> _Written request_:
Count the lines in the records below that contain the string "baseball", treating uppercase and lowercase as different, and reply with only that number.

=-=-=-=-=

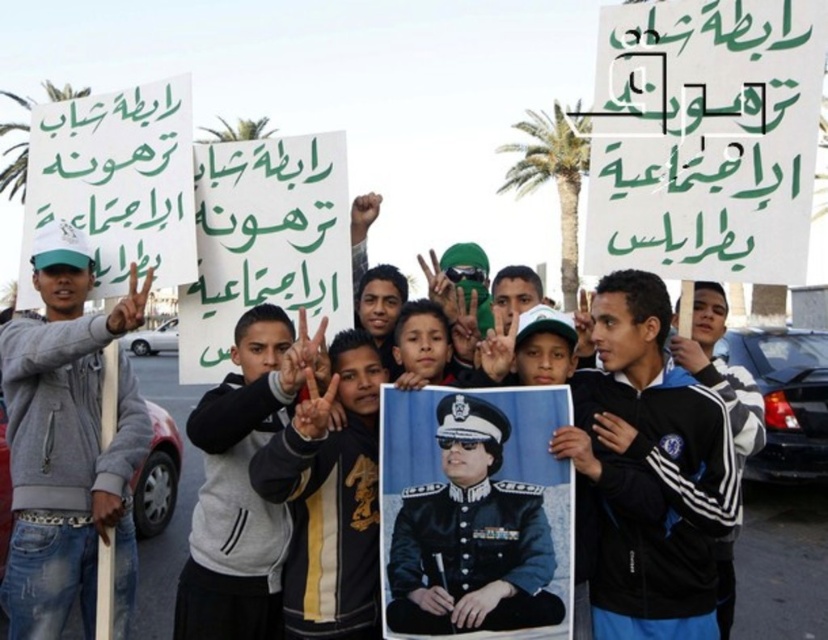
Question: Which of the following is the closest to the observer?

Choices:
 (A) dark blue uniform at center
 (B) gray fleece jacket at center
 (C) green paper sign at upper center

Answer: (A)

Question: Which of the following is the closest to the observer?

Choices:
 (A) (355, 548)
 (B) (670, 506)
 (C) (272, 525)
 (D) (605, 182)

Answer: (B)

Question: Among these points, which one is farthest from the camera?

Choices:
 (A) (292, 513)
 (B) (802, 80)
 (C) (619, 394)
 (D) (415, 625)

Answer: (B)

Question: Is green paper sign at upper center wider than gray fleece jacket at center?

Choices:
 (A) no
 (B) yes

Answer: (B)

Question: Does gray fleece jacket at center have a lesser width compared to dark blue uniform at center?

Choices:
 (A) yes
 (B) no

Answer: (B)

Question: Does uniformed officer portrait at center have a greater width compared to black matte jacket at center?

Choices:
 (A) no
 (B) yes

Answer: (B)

=-=-=-=-=

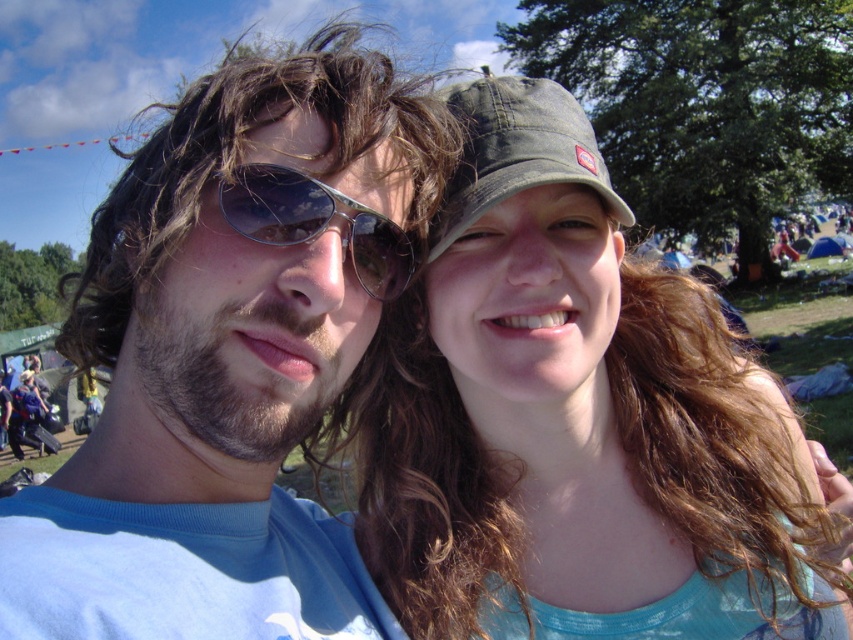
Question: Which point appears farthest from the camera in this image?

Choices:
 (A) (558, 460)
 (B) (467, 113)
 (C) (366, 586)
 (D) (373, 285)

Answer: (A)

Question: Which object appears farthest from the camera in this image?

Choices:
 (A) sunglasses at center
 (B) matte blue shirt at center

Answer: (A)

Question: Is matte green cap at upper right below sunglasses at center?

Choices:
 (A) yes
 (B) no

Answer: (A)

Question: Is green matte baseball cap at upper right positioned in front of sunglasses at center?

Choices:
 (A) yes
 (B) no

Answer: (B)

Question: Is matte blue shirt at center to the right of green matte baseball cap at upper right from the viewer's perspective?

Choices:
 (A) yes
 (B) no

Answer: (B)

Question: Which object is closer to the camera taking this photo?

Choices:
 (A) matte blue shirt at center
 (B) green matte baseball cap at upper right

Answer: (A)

=-=-=-=-=

> _Exercise output_:
3